__Problem details__.
Apart from the pictures, every line below needs to be reproduced verbatim.

__Records supplied__.
********

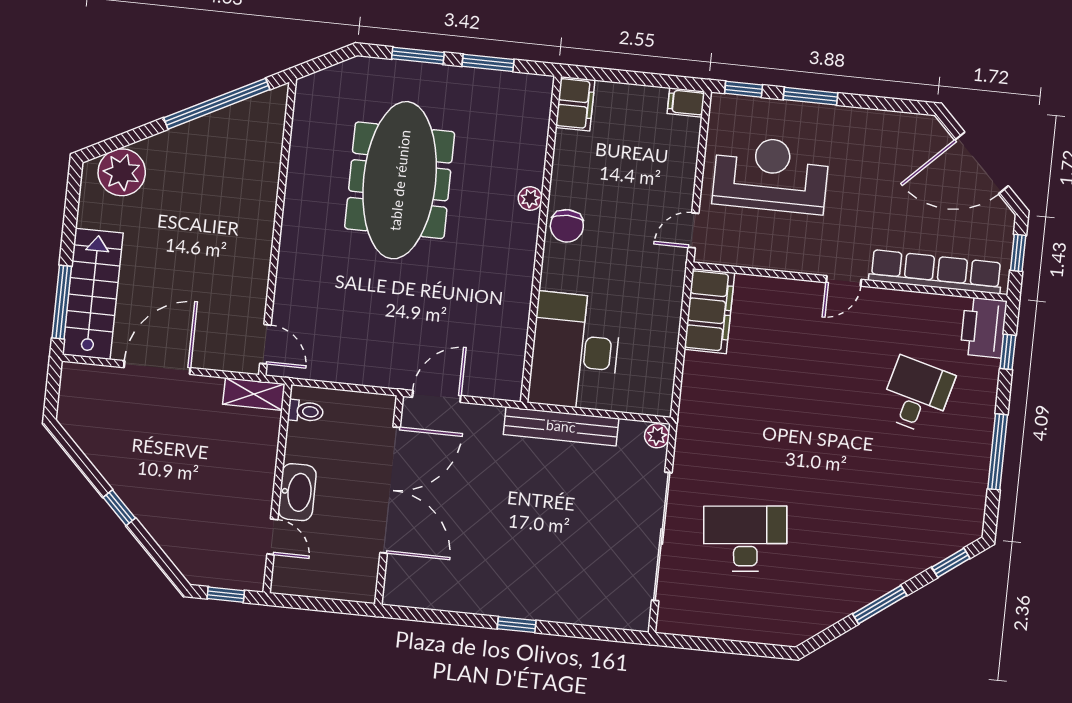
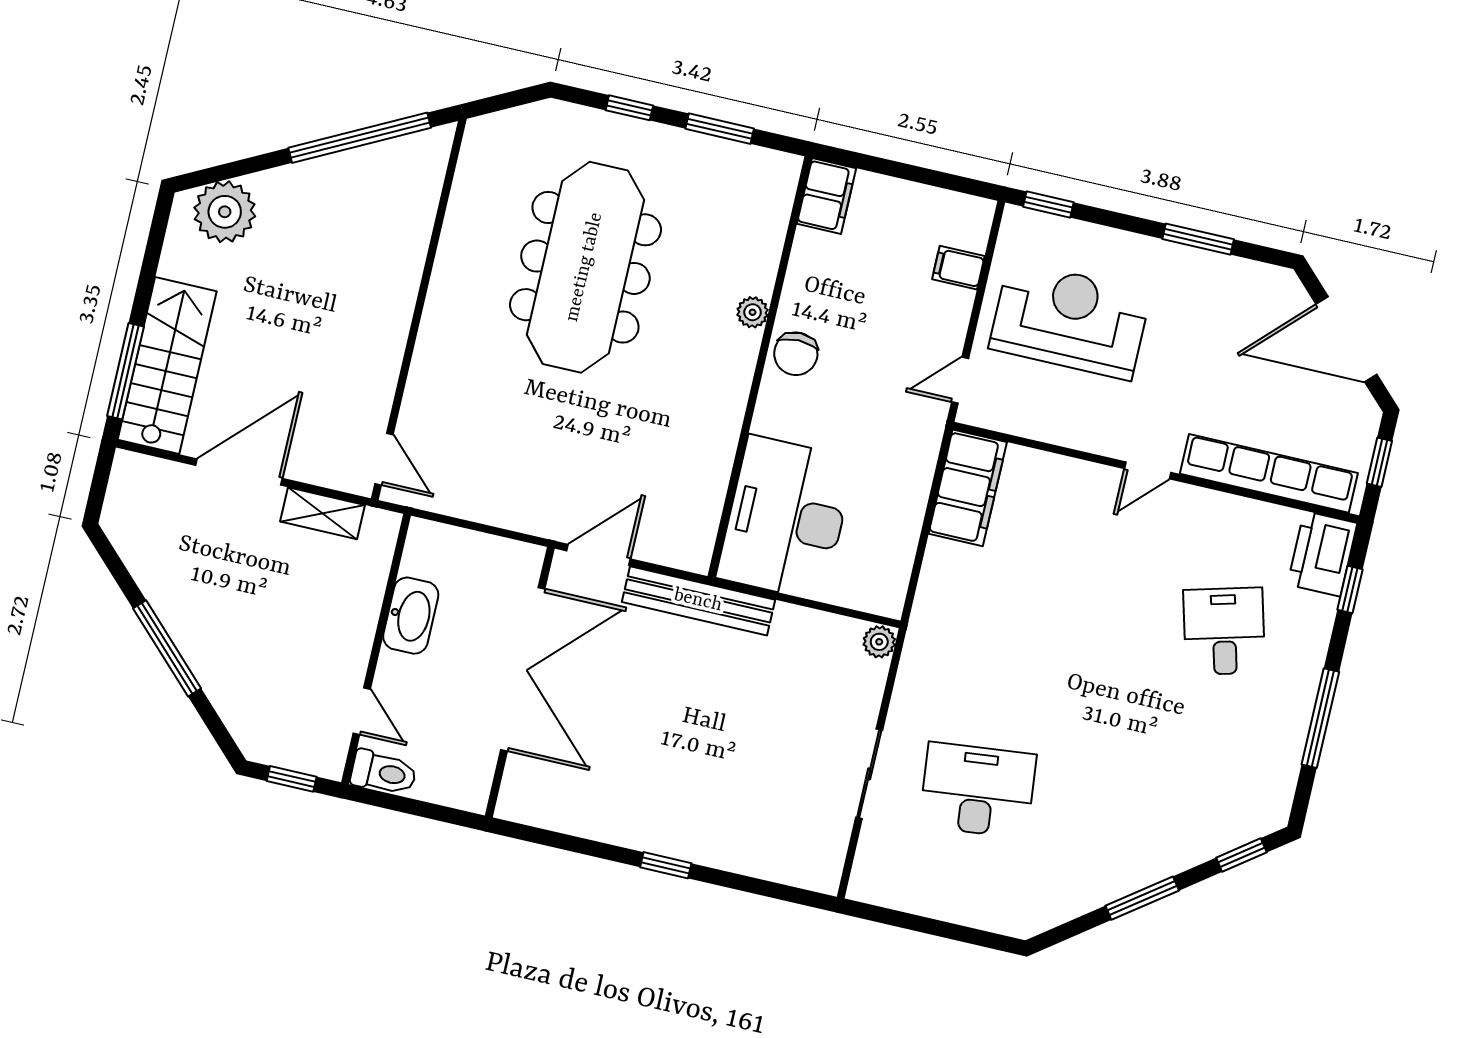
window: (418, 56) -> (629, 108), width x0.67
window: (810, 96) -> (1198, 239), moved
filing cabinet: (686, 102) -> (958, 268), moved
shelving: (254, 394) -> (322, 513), moved
desk: (917, 395) -> (1224, 631), turned -30
toilet: (306, 411) -> (384, 773), moved, width x1.37, depth x1.39
bench: (561, 426) -> (698, 601), moved
washbasin: (297, 492) -> (411, 616), moved
window: (119, 508) -> (167, 648), width x2.17
sliding door: (662, 536) -> (869, 774), width x0.54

********

__Task answer__.
window: (418, 56) -> (629, 108), width x0.67
window: (810, 96) -> (1198, 239), moved
filing cabinet: (686, 102) -> (958, 268), moved
shelving: (254, 394) -> (322, 513), moved
desk: (917, 395) -> (1224, 631), turned -30
toilet: (306, 411) -> (384, 773), moved, width x1.37, depth x1.39
bench: (561, 426) -> (698, 601), moved
washbasin: (297, 492) -> (411, 616), moved
window: (119, 508) -> (167, 648), width x2.17
sliding door: (662, 536) -> (869, 774), width x0.54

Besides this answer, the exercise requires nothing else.